Start of Records shown
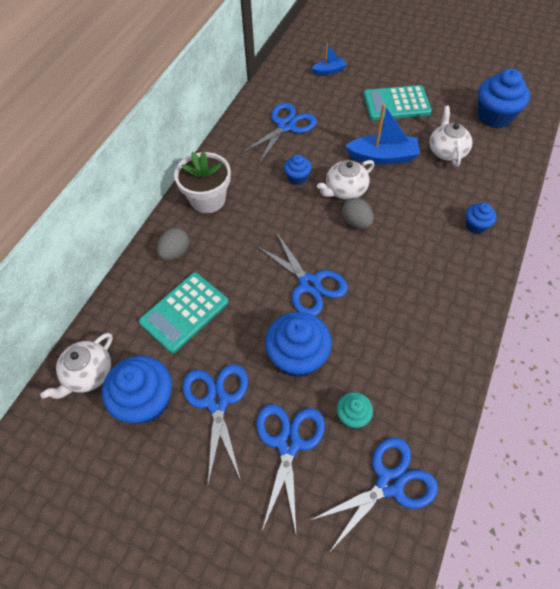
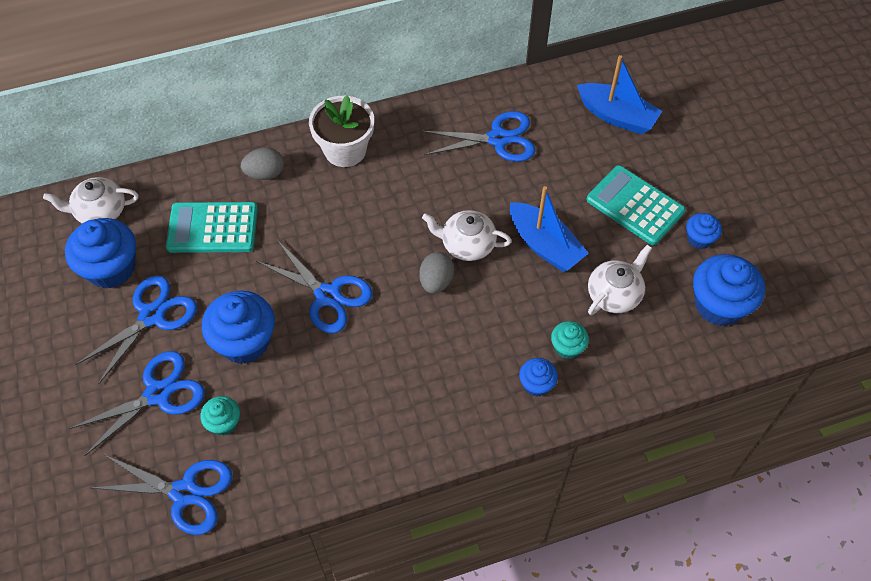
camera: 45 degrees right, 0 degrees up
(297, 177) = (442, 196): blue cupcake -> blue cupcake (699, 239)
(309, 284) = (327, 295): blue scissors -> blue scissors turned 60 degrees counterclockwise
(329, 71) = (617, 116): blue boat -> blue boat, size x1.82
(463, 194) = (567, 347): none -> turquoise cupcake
End of Records shown
Start of Records shown
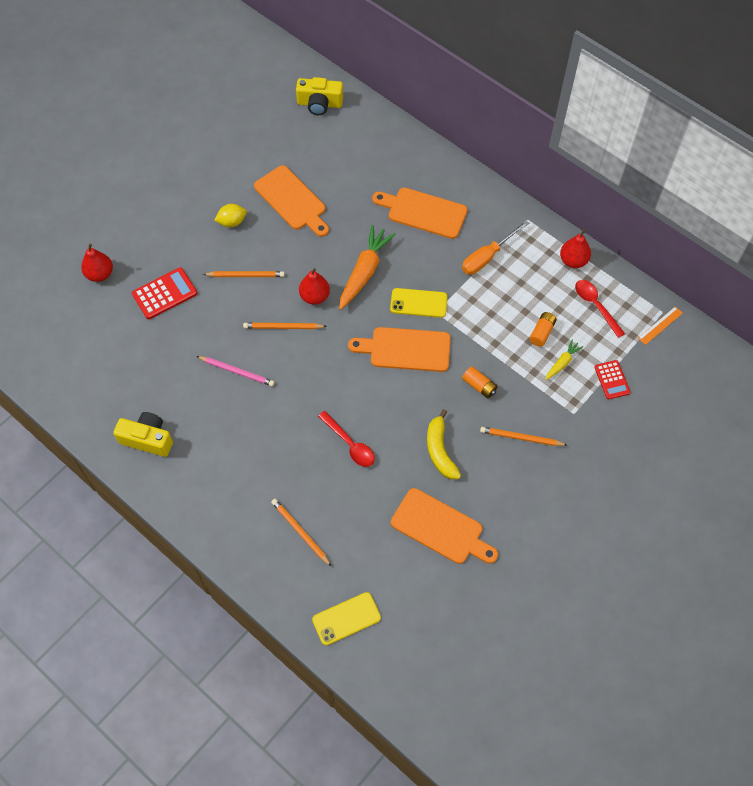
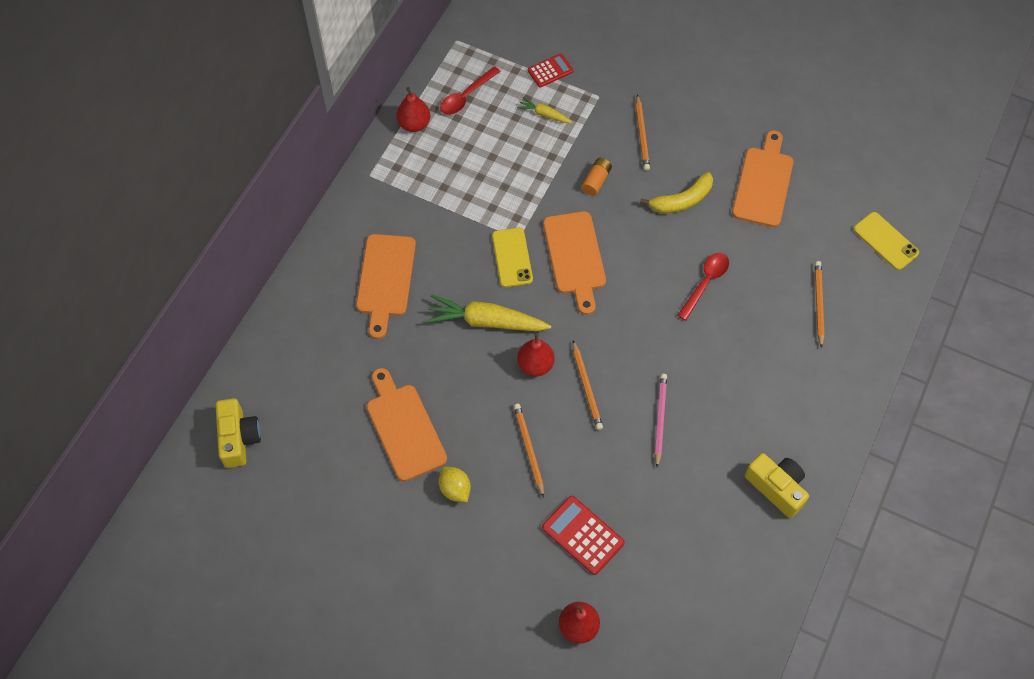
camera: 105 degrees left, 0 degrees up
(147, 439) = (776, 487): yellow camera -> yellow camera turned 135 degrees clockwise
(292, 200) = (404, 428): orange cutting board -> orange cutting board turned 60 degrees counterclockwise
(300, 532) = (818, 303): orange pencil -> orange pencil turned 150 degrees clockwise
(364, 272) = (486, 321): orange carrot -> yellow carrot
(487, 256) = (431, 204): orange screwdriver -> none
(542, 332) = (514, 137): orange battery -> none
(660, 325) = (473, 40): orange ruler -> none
End of Records shown
● Work instructions:
If a line in the data contains the string "none", copy it.

● Response area:
(463, 194) = (567, 347): none -> turquoise cupcake
(487, 256) = (431, 204): orange screwdriver -> none
(542, 332) = (514, 137): orange battery -> none
(660, 325) = (473, 40): orange ruler -> none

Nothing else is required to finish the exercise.